• **Prompt**: Write out each line of the material below exactly as given.

• **Materials provided**:
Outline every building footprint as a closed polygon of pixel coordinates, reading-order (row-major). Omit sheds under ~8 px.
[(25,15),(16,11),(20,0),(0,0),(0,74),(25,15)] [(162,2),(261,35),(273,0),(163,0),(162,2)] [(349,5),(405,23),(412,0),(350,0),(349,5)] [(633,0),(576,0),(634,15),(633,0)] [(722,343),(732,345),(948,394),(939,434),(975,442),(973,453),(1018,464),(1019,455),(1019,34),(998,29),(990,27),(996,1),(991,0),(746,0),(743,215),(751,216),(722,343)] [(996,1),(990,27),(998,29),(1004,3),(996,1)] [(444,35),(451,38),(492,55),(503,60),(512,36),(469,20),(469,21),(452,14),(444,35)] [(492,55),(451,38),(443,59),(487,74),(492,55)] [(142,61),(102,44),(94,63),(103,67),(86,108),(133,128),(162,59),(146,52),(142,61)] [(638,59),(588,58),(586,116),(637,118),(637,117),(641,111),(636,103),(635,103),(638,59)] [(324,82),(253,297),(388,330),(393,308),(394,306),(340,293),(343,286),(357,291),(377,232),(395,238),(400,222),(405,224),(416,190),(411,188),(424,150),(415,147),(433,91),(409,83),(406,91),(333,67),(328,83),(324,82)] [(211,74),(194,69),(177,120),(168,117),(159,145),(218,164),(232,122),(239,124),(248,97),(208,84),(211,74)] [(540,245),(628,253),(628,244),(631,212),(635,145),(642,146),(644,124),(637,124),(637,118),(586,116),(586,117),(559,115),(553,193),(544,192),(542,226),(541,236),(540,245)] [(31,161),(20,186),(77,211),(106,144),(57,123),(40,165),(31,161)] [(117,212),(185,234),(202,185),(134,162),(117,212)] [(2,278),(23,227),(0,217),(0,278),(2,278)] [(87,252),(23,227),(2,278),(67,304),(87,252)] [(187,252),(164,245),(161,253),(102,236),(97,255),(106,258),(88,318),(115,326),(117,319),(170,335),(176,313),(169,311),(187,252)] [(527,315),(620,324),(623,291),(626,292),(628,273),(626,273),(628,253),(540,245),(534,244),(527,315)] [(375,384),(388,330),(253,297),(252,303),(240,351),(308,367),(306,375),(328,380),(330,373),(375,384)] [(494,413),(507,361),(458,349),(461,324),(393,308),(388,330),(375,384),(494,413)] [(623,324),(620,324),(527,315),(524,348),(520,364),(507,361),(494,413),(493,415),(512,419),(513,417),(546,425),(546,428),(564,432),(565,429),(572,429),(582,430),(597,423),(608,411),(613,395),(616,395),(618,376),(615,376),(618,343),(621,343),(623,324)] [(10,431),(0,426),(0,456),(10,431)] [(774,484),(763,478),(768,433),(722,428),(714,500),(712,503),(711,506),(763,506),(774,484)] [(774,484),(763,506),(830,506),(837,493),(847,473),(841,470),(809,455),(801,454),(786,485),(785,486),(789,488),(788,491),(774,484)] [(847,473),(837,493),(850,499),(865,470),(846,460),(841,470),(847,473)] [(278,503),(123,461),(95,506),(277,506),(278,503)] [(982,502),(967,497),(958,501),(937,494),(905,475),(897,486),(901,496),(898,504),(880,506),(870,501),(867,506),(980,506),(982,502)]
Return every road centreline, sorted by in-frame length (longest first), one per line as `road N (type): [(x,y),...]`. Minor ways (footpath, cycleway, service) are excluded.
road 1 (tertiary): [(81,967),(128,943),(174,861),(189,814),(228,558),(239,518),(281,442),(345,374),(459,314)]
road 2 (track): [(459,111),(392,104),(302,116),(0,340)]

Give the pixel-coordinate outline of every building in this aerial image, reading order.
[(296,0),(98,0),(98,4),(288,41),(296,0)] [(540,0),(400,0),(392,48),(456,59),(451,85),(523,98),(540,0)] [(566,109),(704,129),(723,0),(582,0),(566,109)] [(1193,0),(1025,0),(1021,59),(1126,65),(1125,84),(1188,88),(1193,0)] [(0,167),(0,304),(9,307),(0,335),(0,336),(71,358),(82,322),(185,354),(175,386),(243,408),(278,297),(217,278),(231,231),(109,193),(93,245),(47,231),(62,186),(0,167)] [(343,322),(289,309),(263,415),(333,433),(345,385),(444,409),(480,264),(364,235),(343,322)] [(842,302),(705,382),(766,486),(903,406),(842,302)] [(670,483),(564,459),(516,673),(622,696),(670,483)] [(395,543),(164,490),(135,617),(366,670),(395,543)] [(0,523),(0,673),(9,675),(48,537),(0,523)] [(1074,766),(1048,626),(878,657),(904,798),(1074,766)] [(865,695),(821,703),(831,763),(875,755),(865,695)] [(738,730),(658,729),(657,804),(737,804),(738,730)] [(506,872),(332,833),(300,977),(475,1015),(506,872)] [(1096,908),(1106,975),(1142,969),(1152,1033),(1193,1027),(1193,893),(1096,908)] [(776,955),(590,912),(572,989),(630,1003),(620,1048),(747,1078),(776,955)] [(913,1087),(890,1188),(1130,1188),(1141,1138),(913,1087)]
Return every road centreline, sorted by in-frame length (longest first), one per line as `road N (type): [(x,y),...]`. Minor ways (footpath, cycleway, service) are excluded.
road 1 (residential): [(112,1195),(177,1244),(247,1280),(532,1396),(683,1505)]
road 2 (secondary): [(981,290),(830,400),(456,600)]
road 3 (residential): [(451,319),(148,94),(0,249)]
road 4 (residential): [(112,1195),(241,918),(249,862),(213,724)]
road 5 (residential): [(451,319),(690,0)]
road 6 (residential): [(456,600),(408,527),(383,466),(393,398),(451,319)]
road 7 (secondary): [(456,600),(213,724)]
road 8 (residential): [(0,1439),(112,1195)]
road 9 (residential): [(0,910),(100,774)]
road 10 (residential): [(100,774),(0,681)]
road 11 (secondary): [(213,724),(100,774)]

• **Exercise result**:
Outline every building footprint as a closed polygon of pixel coordinates, reading-order (row-major). Omit sheds under ~8 px.
[(25,15),(16,11),(20,0),(0,0),(0,74),(25,15)] [(162,2),(261,35),(273,0),(163,0),(162,2)] [(349,5),(405,23),(412,0),(350,0),(349,5)] [(633,0),(576,0),(634,15),(633,0)] [(722,343),(732,345),(948,394),(939,434),(975,442),(973,453),(1018,464),(1019,455),(1019,34),(998,29),(990,27),(996,1),(991,0),(746,0),(743,215),(751,216),(722,343)] [(996,1),(990,27),(998,29),(1004,3),(996,1)] [(444,35),(451,38),(492,55),(503,60),(512,36),(469,20),(469,21),(452,14),(444,35)] [(492,55),(451,38),(443,59),(487,74),(492,55)] [(142,61),(102,44),(94,63),(103,67),(86,108),(133,128),(162,59),(146,52),(142,61)] [(638,59),(588,58),(586,116),(637,118),(637,117),(641,111),(636,103),(635,103),(638,59)] [(324,82),(253,297),(388,330),(393,308),(394,306),(340,293),(343,286),(357,291),(377,232),(395,238),(400,222),(405,224),(416,190),(411,188),(424,150),(415,147),(433,91),(409,83),(406,91),(333,67),(328,83),(324,82)] [(211,74),(194,69),(177,120),(168,117),(159,145),(218,164),(232,122),(239,124),(248,97),(208,84),(211,74)] [(540,245),(628,253),(628,244),(631,212),(635,145),(642,146),(644,124),(637,124),(637,118),(586,116),(586,117),(559,115),(553,193),(544,192),(542,226),(541,236),(540,245)] [(31,161),(20,186),(77,211),(106,144),(57,123),(40,165),(31,161)] [(117,212),(185,234),(202,185),(134,162),(117,212)] [(2,278),(23,227),(0,217),(0,278),(2,278)] [(87,252),(23,227),(2,278),(67,304),(87,252)] [(187,252),(164,245),(161,253),(102,236),(97,255),(106,258),(88,318),(115,326),(117,319),(170,335),(176,313),(169,311),(187,252)] [(527,315),(620,324),(623,291),(626,292),(628,273),(626,273),(628,253),(540,245),(534,244),(527,315)] [(375,384),(388,330),(253,297),(252,303),(240,351),(308,367),(306,375),(328,380),(330,373),(375,384)] [(494,413),(507,361),(458,349),(461,324),(393,308),(388,330),(375,384),(494,413)] [(623,324),(620,324),(527,315),(524,348),(520,364),(507,361),(494,413),(493,415),(512,419),(513,417),(546,425),(546,428),(564,432),(565,429),(572,429),(582,430),(597,423),(608,411),(613,395),(616,395),(618,376),(615,376),(618,343),(621,343),(623,324)] [(10,431),(0,426),(0,456),(10,431)] [(774,484),(763,478),(768,433),(722,428),(714,500),(712,503),(711,506),(763,506),(774,484)] [(774,484),(763,506),(830,506),(837,493),(847,473),(841,470),(809,455),(801,454),(786,485),(785,486),(789,488),(788,491),(774,484)] [(847,473),(837,493),(850,499),(865,470),(846,460),(841,470),(847,473)] [(278,503),(123,461),(95,506),(277,506),(278,503)] [(982,502),(967,497),(958,501),(937,494),(905,475),(897,486),(901,496),(898,504),(880,506),(870,501),(867,506),(980,506),(982,502)]
Return every road centreline, sorted by in-frame length (longest first), one per line as `road N (type): [(x,y),...]`. Minor ways (footpath, cycleway, service) are excluded.
road 1 (tertiary): [(81,967),(128,943),(174,861),(189,814),(228,558),(239,518),(281,442),(345,374),(459,314)]
road 2 (track): [(459,111),(392,104),(302,116),(0,340)]

Give the pixel-coordinate outline of every building in this aerial image, reading order.
[(296,0),(98,0),(98,4),(288,41),(296,0)] [(540,0),(400,0),(392,48),(456,59),(451,85),(523,98),(540,0)] [(566,109),(704,129),(723,0),(582,0),(566,109)] [(1193,0),(1025,0),(1021,59),(1126,65),(1125,84),(1188,88),(1193,0)] [(0,167),(0,304),(9,307),(0,335),(0,336),(71,358),(82,322),(185,354),(175,386),(243,408),(278,297),(217,278),(231,231),(109,193),(93,245),(47,231),(62,186),(0,167)] [(343,322),(289,309),(263,415),(333,433),(345,385),(444,409),(480,264),(364,235),(343,322)] [(842,302),(705,382),(766,486),(903,406),(842,302)] [(670,483),(564,459),(516,673),(622,696),(670,483)] [(395,543),(164,490),(135,617),(366,670),(395,543)] [(0,523),(0,673),(9,675),(48,537),(0,523)] [(1074,766),(1048,626),(878,657),(904,798),(1074,766)] [(865,695),(821,703),(831,763),(875,755),(865,695)] [(738,730),(658,729),(657,804),(737,804),(738,730)] [(506,872),(332,833),(300,977),(475,1015),(506,872)] [(1096,908),(1106,975),(1142,969),(1152,1033),(1193,1027),(1193,893),(1096,908)] [(776,955),(590,912),(572,989),(630,1003),(620,1048),(747,1078),(776,955)] [(913,1087),(890,1188),(1130,1188),(1141,1138),(913,1087)]
Return every road centreline, sorted by in-frame length (longest first), one per line as `road N (type): [(x,y),...]`. Minor ways (footpath, cycleway, service) are excluded.
road 1 (residential): [(112,1195),(177,1244),(247,1280),(532,1396),(683,1505)]
road 2 (secondary): [(981,290),(830,400),(456,600)]
road 3 (residential): [(451,319),(148,94),(0,249)]
road 4 (residential): [(112,1195),(241,918),(249,862),(213,724)]
road 5 (residential): [(451,319),(690,0)]
road 6 (residential): [(456,600),(408,527),(383,466),(393,398),(451,319)]
road 7 (secondary): [(456,600),(213,724)]
road 8 (residential): [(0,1439),(112,1195)]
road 9 (residential): [(0,910),(100,774)]
road 10 (residential): [(100,774),(0,681)]
road 11 (secondary): [(213,724),(100,774)]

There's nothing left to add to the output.